Could you copy the records below exactly, leaving out any pictures they include?

EXERCISE MATERIALS Start Marker

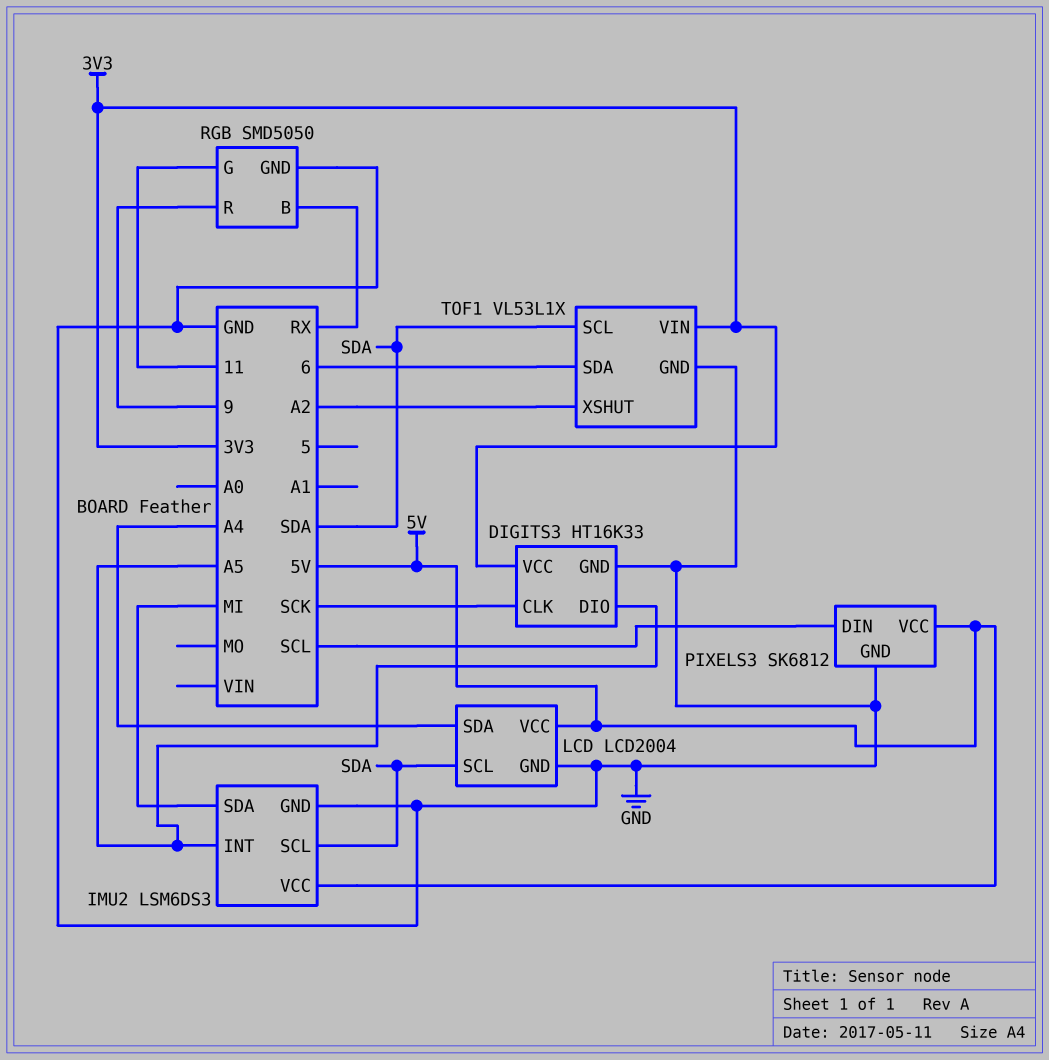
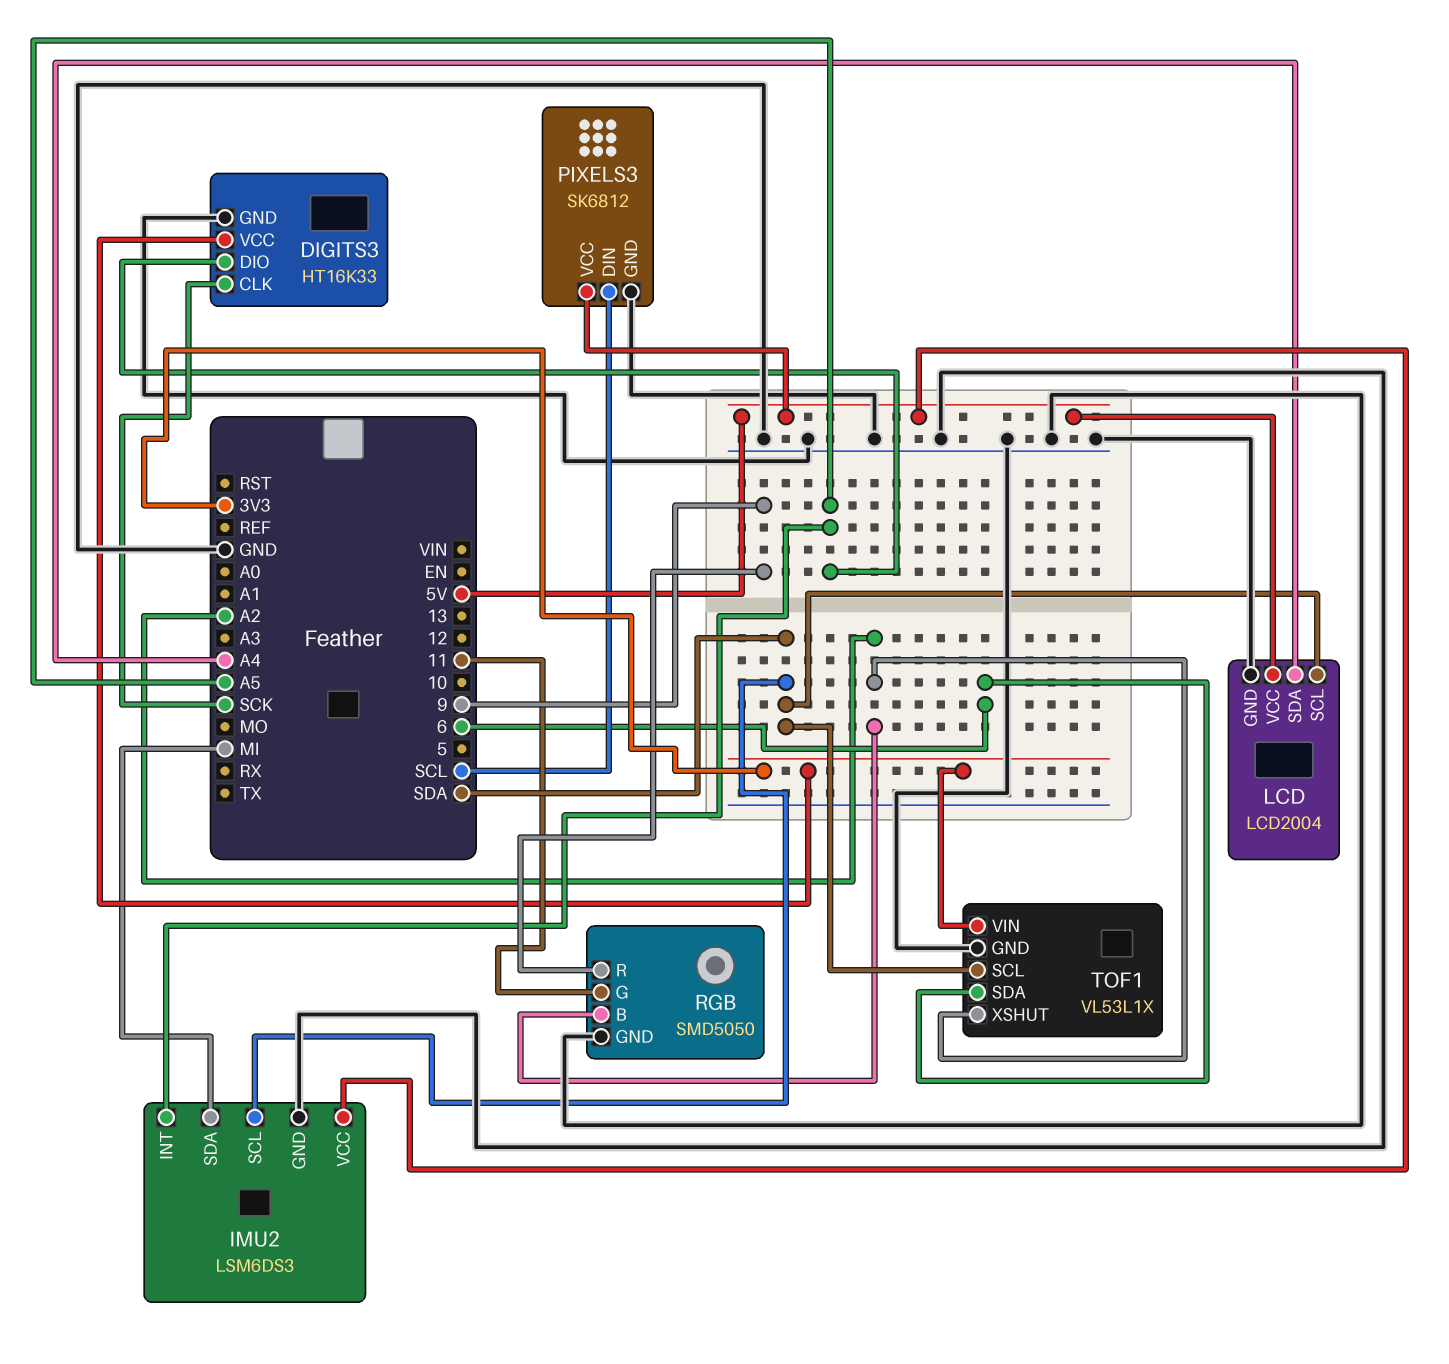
RGB pin B: RX -> A2

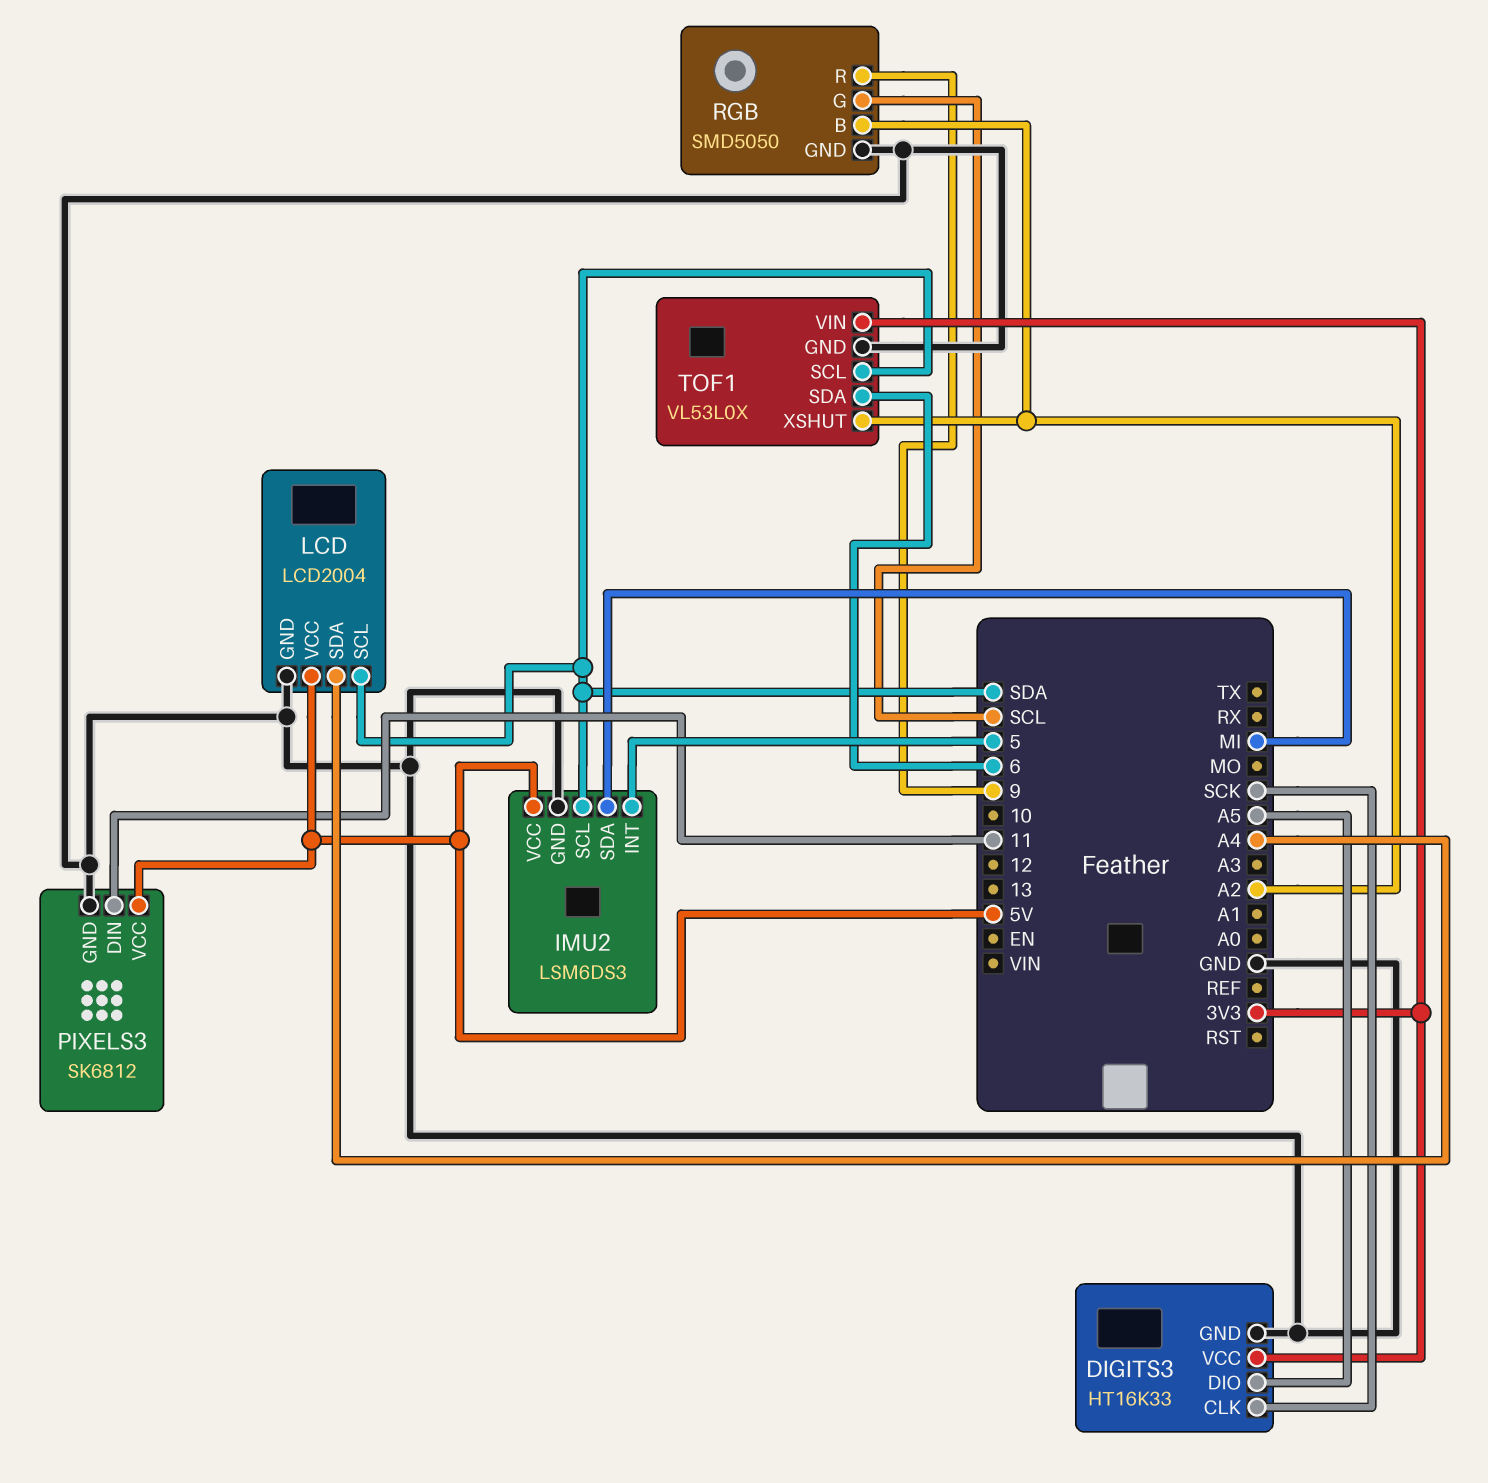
IMU2 pin INT: A5 -> 5
PIXELS3 pin DIN: SCL -> 11
RGB pin G: 11 -> SCL
TOF1: VL53L1X -> VL53L0X

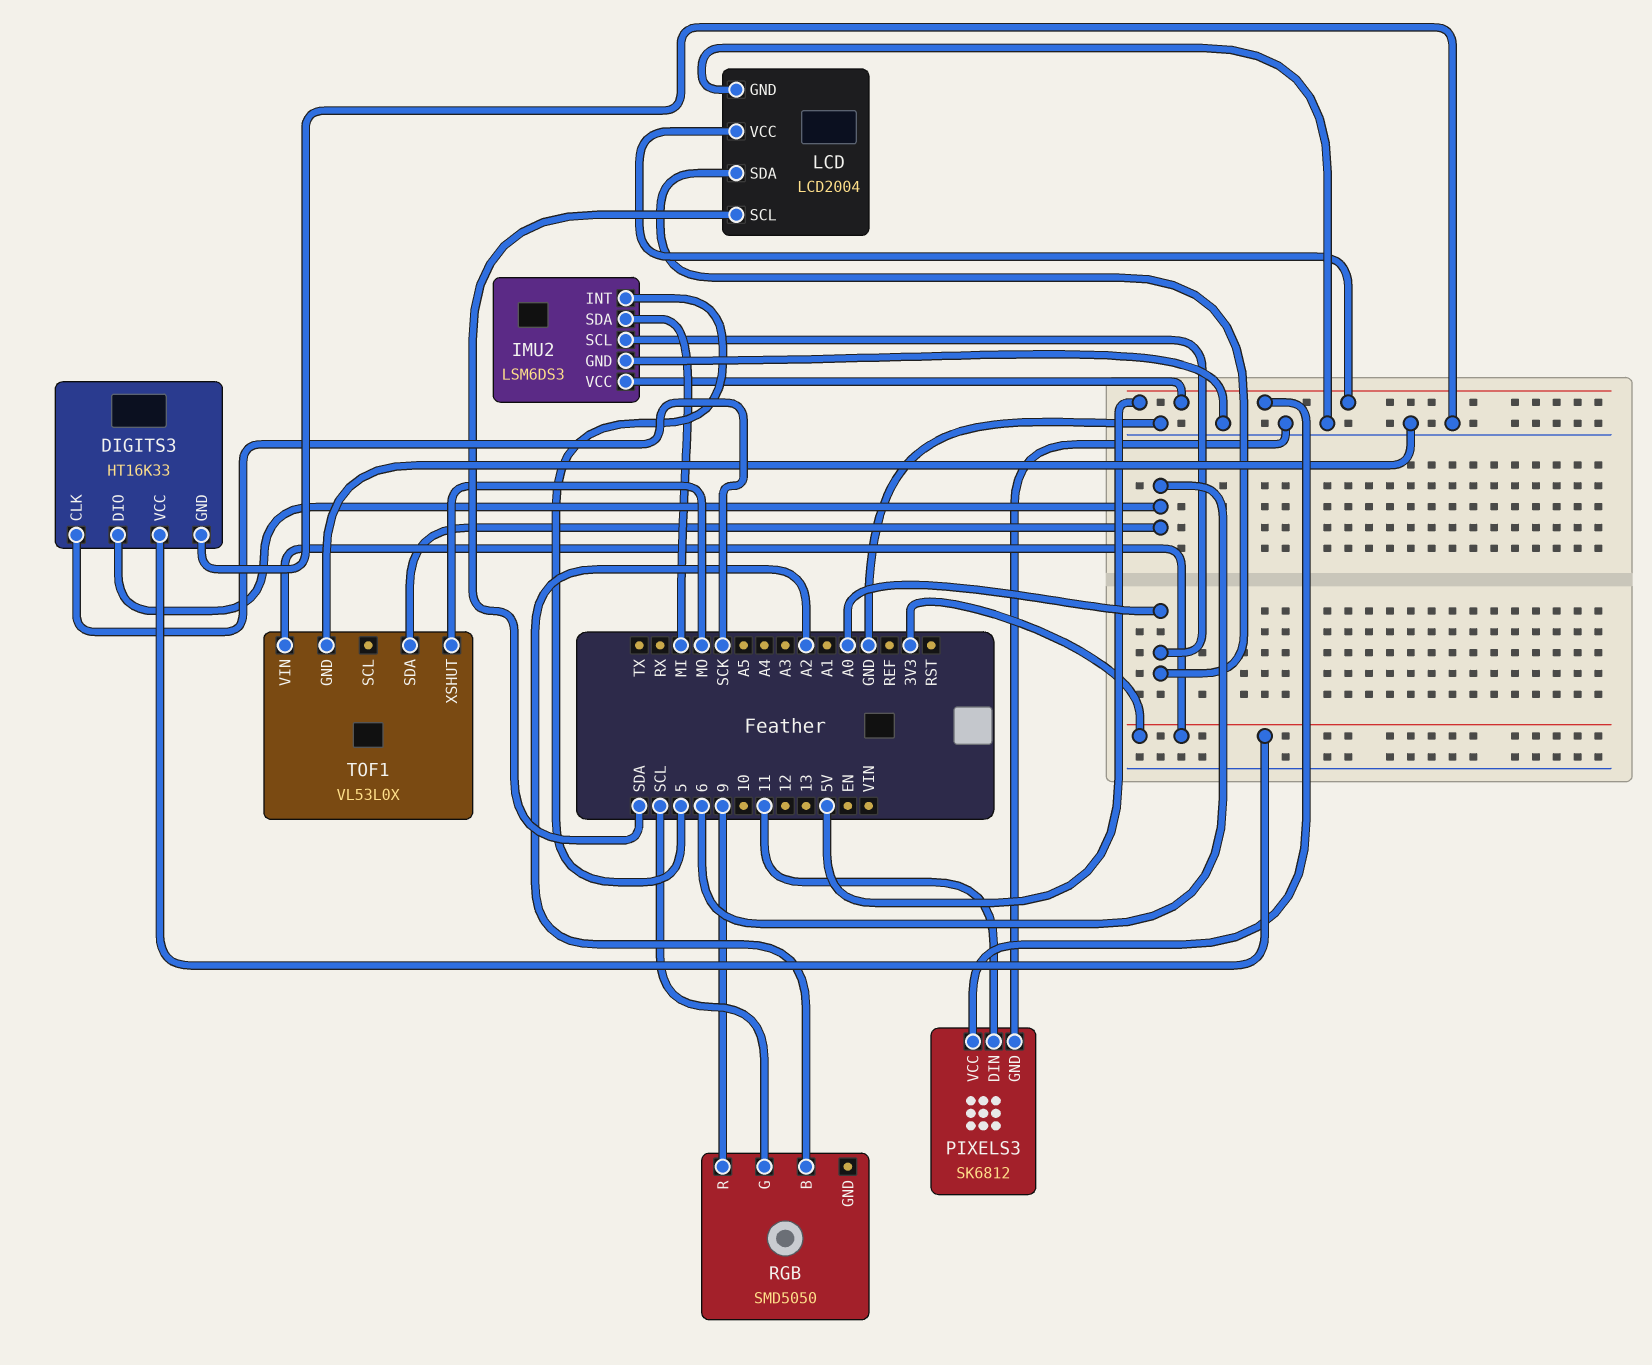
DIGITS3 pin DIO: A5 -> 6
IMU2 pin SCL: SDA -> A0
LCD pin SDA: A4 -> A0
RGB pin GND: GND -> none
TOF1 pin SCL: SDA -> none
TOF1 pin XSHUT: A2 -> MO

EXERCISE MATERIALS End Marker

▶ _SOLUTION TO THIS EXERCISE_
RGB pin B: RX -> A2

IMU2 pin INT: A5 -> 5
PIXELS3 pin DIN: SCL -> 11
RGB pin G: 11 -> SCL
TOF1: VL53L1X -> VL53L0X

DIGITS3 pin DIO: A5 -> 6
IMU2 pin SCL: SDA -> A0
LCD pin SDA: A4 -> A0
RGB pin GND: GND -> none
TOF1 pin SCL: SDA -> none
TOF1 pin XSHUT: A2 -> MO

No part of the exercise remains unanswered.